Return the listing exactly, please; no pictures.

* * *

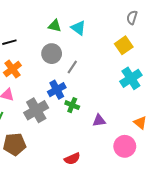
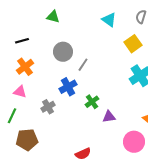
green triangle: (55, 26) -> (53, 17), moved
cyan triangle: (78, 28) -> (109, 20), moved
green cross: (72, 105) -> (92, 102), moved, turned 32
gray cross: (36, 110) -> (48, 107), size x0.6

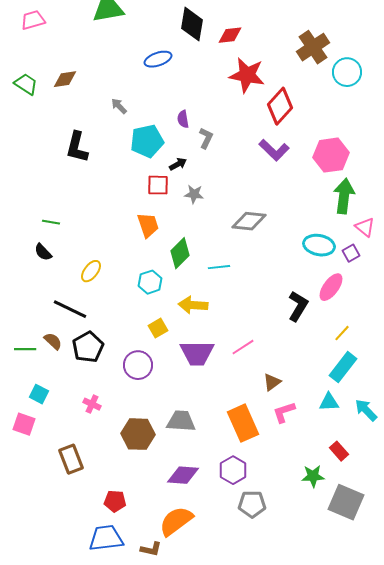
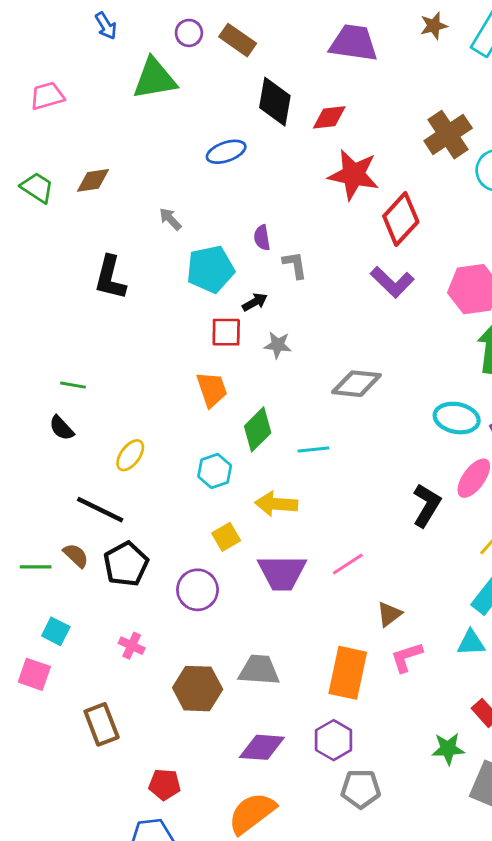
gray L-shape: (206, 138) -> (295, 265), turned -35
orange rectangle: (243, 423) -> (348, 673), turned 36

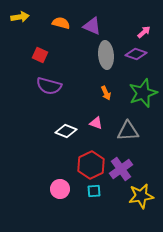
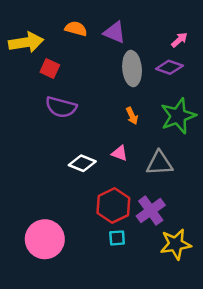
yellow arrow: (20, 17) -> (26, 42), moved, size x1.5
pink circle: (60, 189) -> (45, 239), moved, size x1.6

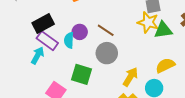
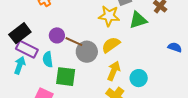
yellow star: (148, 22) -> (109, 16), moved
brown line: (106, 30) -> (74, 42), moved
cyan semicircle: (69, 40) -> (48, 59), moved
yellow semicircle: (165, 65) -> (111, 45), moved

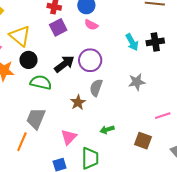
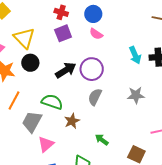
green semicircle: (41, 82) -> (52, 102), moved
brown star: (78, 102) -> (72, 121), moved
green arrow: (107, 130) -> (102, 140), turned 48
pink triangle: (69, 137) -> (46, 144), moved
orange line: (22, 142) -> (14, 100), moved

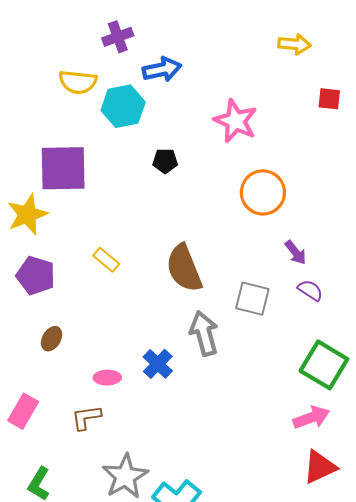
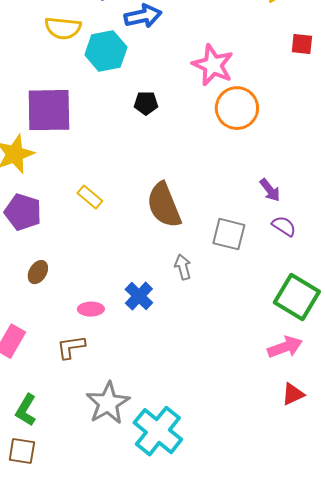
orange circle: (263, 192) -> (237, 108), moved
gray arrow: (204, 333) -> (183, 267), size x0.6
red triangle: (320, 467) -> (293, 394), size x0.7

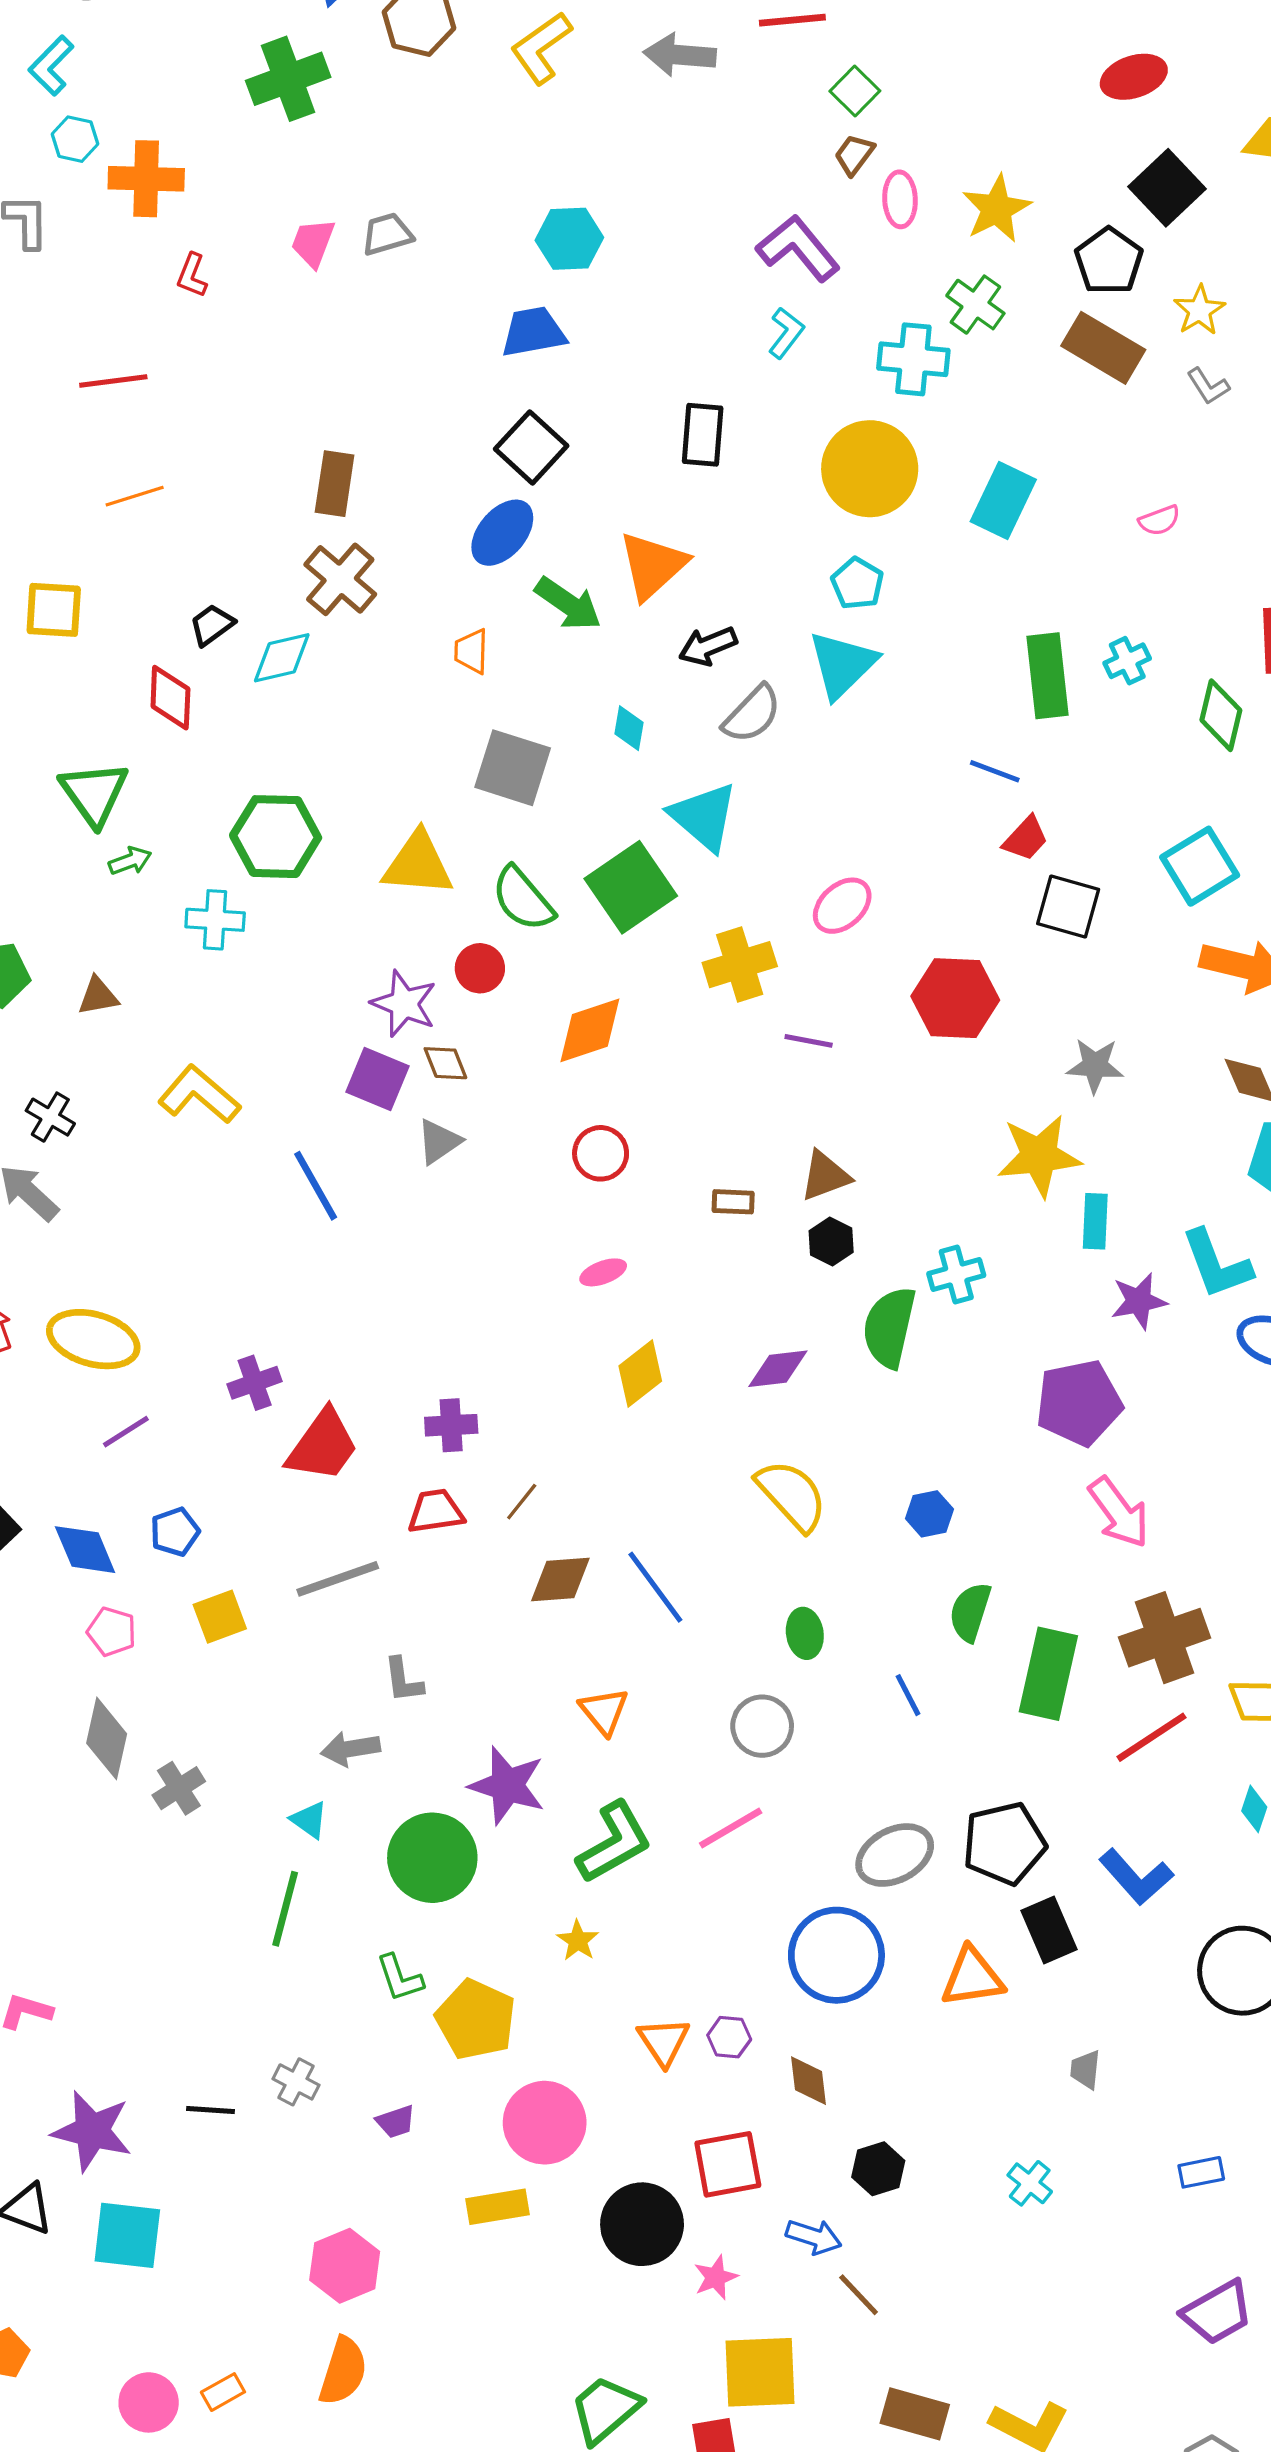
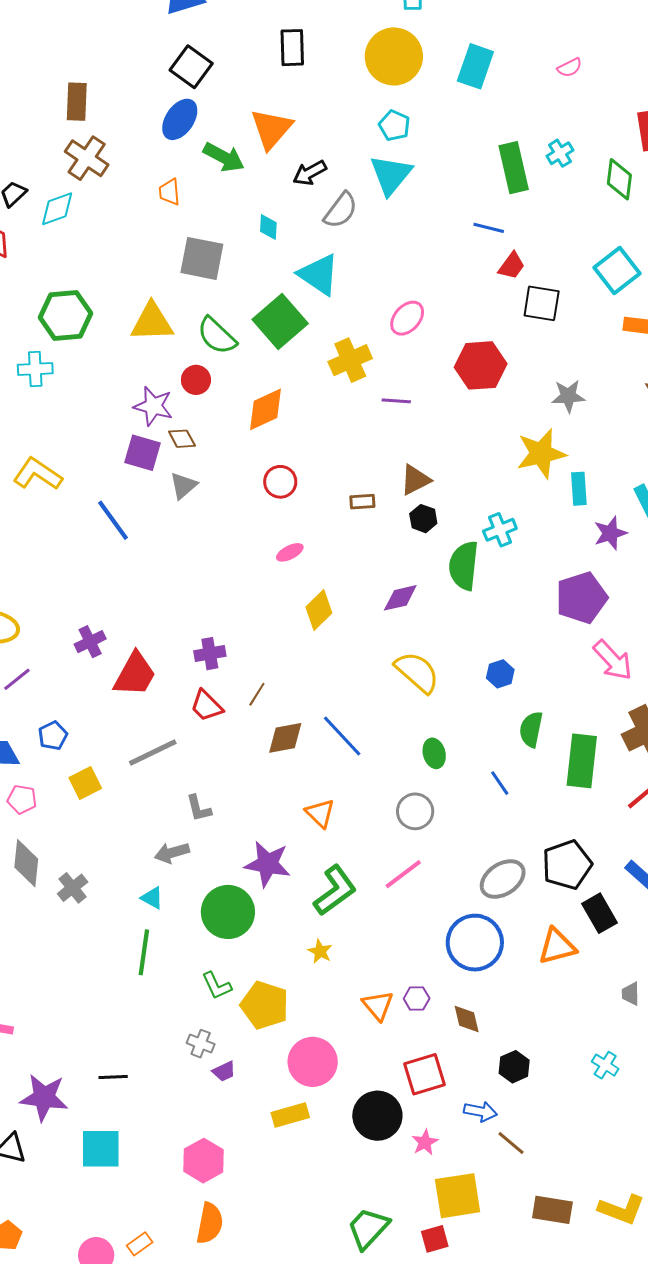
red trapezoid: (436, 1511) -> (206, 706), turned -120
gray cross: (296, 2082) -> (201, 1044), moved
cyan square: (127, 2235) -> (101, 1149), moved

* * *

== Answer box ==
green triangle: (55, 26) -> (53, 17), moved
cyan triangle: (78, 28) -> (109, 20), moved
green cross: (72, 105) -> (92, 102), moved, turned 32
gray cross: (36, 110) -> (48, 107), size x0.6

gray L-shape: (206, 138) -> (295, 265), turned -35
orange rectangle: (243, 423) -> (348, 673), turned 36

yellow arrow: (20, 17) -> (26, 42), moved, size x1.5
pink circle: (60, 189) -> (45, 239), moved, size x1.6

yellow star: (148, 22) -> (109, 16), moved
brown line: (106, 30) -> (74, 42), moved
cyan semicircle: (69, 40) -> (48, 59), moved
yellow semicircle: (165, 65) -> (111, 45), moved

green semicircle: (41, 82) -> (52, 102), moved
brown star: (78, 102) -> (72, 121), moved
green arrow: (107, 130) -> (102, 140), turned 48
pink triangle: (69, 137) -> (46, 144), moved
orange line: (22, 142) -> (14, 100), moved

orange circle: (263, 192) -> (237, 108), moved
gray arrow: (204, 333) -> (183, 267), size x0.6
red triangle: (320, 467) -> (293, 394), size x0.7

red trapezoid: (436, 1511) -> (206, 706), turned -120
gray cross: (296, 2082) -> (201, 1044), moved
cyan square: (127, 2235) -> (101, 1149), moved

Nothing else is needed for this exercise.